**Listed entries:**

——————

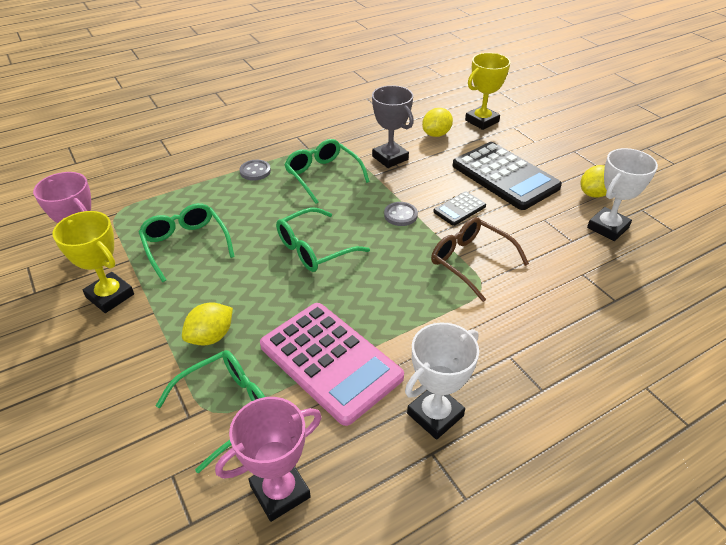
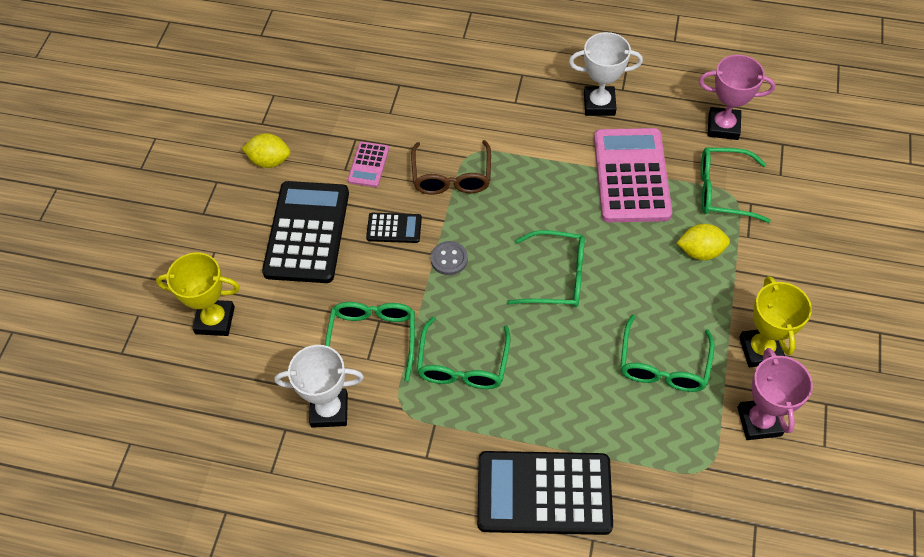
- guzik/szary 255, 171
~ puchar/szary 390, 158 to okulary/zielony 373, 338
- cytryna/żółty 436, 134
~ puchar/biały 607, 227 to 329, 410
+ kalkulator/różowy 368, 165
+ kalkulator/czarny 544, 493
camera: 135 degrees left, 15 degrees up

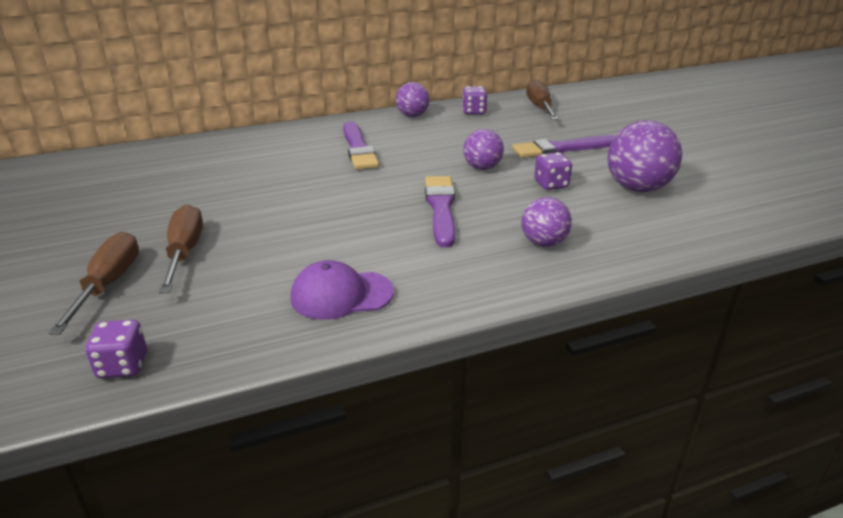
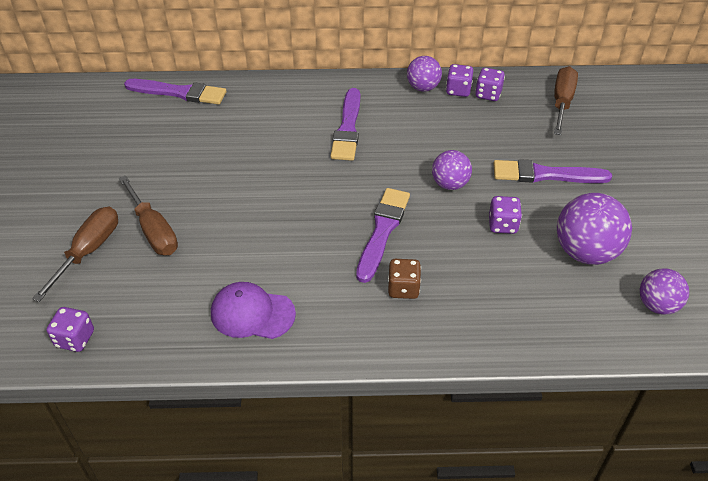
~ śrubokręt/brązowy 184, 252 = 153, 230 135 degrees clockwise
~ piłka/fioletowy 543, 243 to 657, 305
+ pędzel/fioletowy 179, 92
+ kostka do gry/brązowy 403, 288
+ kostka do gry/fioletowy 458, 90
camera: 20 degrees right, 15 degrees up

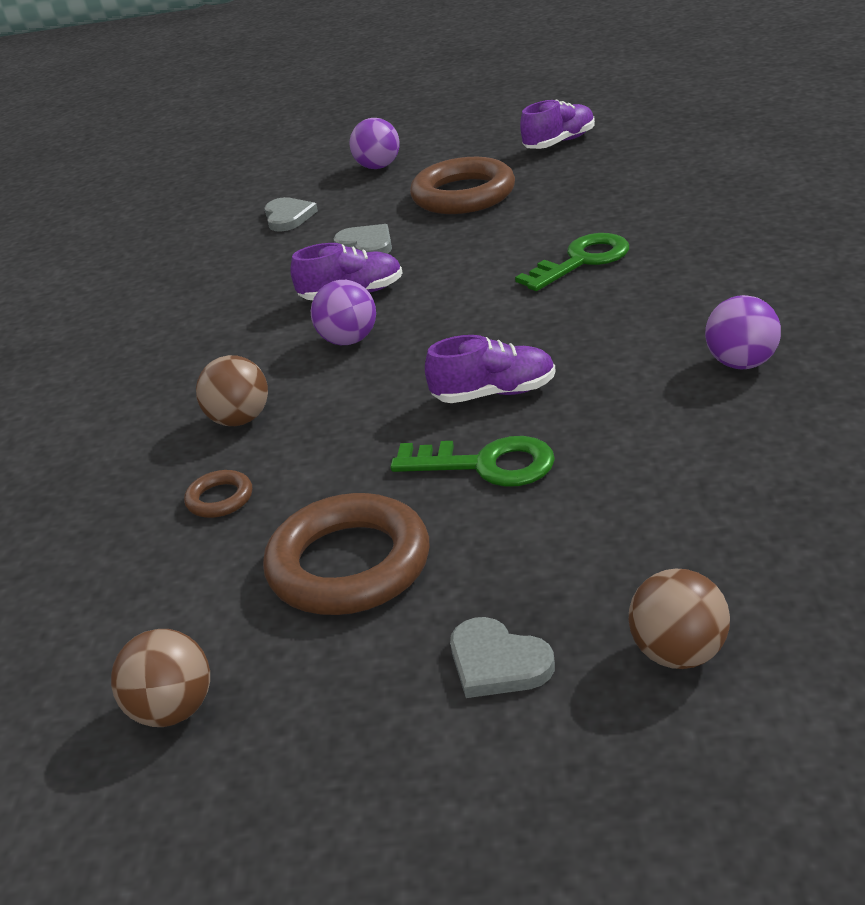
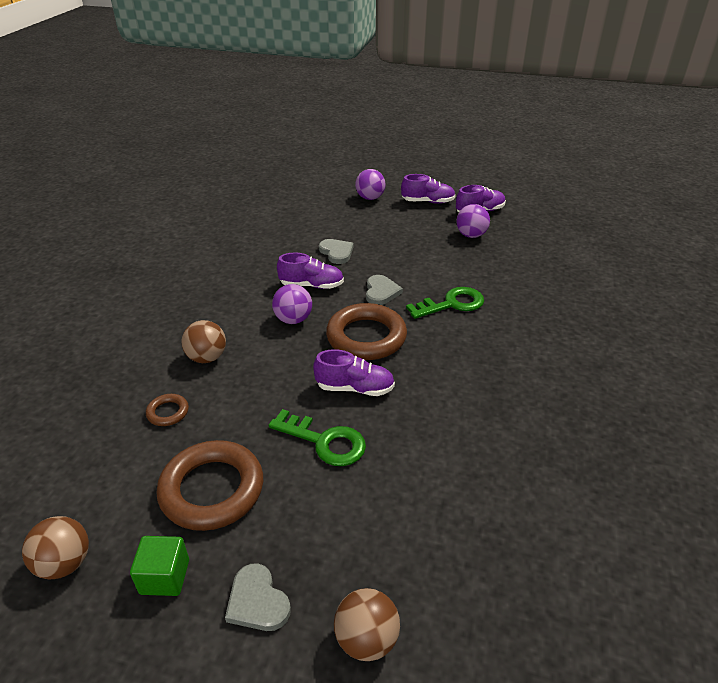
~ serce/szary 288, 217 to 381, 292
~ pierścień/brązowy 463, 195 to 366, 337
~ piłka/fioletowy 742, 363 to 471, 235
+ sześcian/zielony 164, 576
+ but/fioletowy 428, 202
camera: 10 degrees right, 5 degrees up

——————

**Aim of the exercise:** Retype the records above line for line and exactly, omitting their pictures.

**Written solution:**
- guzik/szary 255, 171
~ puchar/szary 390, 158 to okulary/zielony 373, 338
- cytryna/żółty 436, 134
~ puchar/biały 607, 227 to 329, 410
+ kalkulator/różowy 368, 165
+ kalkulator/czarny 544, 493
camera: 135 degrees left, 15 degrees up

~ śrubokręt/brązowy 184, 252 = 153, 230 135 degrees clockwise
~ piłka/fioletowy 543, 243 to 657, 305
+ pędzel/fioletowy 179, 92
+ kostka do gry/brązowy 403, 288
+ kostka do gry/fioletowy 458, 90
camera: 20 degrees right, 15 degrees up

~ serce/szary 288, 217 to 381, 292
~ pierścień/brązowy 463, 195 to 366, 337
~ piłka/fioletowy 742, 363 to 471, 235
+ sześcian/zielony 164, 576
+ but/fioletowy 428, 202
camera: 10 degrees right, 5 degrees up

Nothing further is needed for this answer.